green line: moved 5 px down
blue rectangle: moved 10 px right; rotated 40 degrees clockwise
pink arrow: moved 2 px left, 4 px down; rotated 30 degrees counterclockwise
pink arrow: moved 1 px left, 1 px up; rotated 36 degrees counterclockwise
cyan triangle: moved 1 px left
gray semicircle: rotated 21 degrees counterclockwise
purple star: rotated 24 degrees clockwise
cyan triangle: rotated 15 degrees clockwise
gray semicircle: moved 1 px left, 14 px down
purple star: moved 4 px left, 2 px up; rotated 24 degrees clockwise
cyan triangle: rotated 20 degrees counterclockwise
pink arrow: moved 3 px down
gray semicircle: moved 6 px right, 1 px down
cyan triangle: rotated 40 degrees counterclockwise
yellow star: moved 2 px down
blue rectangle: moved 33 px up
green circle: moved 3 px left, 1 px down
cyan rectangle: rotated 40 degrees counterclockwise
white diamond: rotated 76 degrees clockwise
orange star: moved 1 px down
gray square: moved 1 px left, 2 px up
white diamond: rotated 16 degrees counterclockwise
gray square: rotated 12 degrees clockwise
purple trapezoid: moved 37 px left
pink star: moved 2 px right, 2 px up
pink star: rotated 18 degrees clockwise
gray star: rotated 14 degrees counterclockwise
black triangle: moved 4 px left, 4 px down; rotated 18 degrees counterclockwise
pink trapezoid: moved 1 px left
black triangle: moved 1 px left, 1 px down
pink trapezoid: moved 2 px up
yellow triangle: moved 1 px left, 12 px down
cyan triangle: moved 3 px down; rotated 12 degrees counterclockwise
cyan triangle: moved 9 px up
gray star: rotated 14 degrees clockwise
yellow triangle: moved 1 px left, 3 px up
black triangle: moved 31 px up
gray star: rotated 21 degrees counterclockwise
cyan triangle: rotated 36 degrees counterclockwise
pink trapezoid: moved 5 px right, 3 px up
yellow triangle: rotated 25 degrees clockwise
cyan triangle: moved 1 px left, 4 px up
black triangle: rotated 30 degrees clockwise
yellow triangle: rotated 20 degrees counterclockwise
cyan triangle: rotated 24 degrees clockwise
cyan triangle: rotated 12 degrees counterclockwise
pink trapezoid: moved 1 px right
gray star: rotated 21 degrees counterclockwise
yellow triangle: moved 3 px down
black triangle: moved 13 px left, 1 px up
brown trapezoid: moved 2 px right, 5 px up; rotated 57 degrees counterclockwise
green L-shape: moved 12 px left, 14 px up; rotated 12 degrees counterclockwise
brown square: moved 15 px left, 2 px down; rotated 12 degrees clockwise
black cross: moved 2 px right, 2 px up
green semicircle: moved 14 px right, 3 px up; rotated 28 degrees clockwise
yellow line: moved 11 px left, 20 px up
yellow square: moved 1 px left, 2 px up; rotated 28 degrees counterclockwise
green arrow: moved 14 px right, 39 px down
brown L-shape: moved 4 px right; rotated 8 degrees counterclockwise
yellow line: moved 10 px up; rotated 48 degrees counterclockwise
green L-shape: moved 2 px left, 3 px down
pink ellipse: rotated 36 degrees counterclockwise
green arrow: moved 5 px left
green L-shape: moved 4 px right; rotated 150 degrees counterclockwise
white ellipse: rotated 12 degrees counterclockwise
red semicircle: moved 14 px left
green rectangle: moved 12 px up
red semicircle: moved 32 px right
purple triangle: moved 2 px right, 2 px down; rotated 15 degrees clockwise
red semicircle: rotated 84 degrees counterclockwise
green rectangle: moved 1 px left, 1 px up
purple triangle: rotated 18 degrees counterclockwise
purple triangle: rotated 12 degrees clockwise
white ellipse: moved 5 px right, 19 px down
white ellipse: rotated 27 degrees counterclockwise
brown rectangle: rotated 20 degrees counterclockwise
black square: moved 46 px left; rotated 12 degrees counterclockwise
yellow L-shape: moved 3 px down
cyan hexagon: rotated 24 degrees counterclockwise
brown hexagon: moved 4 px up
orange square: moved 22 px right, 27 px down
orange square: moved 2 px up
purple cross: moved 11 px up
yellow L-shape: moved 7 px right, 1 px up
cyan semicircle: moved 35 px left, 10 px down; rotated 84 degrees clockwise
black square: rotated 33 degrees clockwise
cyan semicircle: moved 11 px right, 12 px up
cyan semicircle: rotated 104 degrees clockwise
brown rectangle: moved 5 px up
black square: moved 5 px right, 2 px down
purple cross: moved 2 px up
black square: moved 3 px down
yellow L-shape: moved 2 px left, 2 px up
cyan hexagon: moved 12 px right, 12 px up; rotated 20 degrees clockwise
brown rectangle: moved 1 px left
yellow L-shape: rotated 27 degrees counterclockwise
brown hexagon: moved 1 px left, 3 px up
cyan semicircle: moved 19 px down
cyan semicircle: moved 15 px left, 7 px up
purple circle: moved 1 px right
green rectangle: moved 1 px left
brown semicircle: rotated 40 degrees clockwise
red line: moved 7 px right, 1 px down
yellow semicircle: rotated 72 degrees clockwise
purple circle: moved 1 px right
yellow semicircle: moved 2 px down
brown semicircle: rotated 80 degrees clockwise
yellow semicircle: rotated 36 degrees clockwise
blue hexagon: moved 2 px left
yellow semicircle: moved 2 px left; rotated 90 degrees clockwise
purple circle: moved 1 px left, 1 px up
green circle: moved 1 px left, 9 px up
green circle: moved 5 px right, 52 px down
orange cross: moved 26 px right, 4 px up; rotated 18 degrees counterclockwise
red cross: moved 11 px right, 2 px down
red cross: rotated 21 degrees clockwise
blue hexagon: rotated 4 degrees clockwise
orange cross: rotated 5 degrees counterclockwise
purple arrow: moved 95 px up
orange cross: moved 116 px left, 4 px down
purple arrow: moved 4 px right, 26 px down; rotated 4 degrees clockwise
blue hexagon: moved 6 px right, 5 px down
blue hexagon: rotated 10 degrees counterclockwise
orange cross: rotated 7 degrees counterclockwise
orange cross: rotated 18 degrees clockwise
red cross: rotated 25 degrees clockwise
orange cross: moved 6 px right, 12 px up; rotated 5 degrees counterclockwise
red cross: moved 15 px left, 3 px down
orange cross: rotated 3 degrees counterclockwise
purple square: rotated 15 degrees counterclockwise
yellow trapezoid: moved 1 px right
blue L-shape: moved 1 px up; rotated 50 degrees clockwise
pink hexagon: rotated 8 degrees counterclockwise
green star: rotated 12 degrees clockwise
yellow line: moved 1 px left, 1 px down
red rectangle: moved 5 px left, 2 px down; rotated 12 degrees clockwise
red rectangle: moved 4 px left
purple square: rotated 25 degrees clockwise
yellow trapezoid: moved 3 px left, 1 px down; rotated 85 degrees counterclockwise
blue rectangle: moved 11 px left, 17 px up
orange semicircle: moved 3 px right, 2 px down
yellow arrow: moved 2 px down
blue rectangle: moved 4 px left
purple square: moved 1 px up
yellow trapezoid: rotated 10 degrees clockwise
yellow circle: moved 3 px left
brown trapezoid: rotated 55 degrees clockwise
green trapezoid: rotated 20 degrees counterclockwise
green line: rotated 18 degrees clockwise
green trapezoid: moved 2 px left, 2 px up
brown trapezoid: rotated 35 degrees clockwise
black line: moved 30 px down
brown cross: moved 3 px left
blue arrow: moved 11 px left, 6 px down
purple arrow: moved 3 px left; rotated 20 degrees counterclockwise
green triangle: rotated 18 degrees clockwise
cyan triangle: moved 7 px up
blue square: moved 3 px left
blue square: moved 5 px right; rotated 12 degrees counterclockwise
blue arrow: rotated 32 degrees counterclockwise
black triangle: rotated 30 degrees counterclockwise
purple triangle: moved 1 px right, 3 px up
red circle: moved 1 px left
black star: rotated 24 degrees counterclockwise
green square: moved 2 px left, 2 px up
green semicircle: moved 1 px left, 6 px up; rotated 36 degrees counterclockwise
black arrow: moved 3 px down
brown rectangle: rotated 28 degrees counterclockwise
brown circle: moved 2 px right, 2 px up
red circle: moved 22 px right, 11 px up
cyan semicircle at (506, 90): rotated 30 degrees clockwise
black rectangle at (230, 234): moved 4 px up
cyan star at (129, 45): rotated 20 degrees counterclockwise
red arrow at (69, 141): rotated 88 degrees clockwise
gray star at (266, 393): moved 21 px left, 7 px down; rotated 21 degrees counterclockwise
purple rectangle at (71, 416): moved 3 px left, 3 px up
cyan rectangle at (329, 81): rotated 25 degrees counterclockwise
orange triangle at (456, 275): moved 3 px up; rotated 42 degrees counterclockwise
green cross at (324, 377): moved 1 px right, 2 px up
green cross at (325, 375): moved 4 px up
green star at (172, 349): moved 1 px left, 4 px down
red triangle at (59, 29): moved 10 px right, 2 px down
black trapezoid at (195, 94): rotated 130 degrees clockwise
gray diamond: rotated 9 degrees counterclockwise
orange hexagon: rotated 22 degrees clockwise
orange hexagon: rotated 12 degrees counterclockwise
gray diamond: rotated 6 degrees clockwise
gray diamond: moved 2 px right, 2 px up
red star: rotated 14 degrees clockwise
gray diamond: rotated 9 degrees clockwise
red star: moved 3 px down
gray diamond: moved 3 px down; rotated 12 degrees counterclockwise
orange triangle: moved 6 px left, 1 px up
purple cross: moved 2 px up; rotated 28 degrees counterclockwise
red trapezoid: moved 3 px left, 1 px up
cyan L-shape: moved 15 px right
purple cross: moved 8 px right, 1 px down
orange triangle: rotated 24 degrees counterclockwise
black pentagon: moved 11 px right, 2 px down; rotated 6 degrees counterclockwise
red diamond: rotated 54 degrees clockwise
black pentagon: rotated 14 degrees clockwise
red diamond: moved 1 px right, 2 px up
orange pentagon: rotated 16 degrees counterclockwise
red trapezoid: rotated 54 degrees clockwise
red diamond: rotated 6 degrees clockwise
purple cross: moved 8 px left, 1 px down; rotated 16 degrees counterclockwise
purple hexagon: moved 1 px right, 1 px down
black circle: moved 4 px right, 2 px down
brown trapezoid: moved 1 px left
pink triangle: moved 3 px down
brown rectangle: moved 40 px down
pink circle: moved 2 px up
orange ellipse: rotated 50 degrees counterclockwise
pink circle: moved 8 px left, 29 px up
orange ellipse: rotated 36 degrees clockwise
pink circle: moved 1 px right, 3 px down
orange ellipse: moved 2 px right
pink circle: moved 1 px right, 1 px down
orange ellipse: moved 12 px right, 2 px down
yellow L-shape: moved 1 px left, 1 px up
******************************
### WHAT IS EXPECTED
Edit the listing from its first line through the line containing "cyan triangle: rotated 15 degrees clockwise", inclusive, replacing each "pink arrow" with "red arrow" and leaving all other text unchanged.

### ANSWER TO THE TASK
green line: moved 5 px down
blue rectangle: moved 10 px right; rotated 40 degrees clockwise
red arrow: moved 2 px left, 4 px down; rotated 30 degrees counterclockwise
red arrow: moved 1 px left, 1 px up; rotated 36 degrees counterclockwise
cyan triangle: moved 1 px left
gray semicircle: rotated 21 degrees counterclockwise
purple star: rotated 24 degrees clockwise
cyan triangle: rotated 15 degrees clockwise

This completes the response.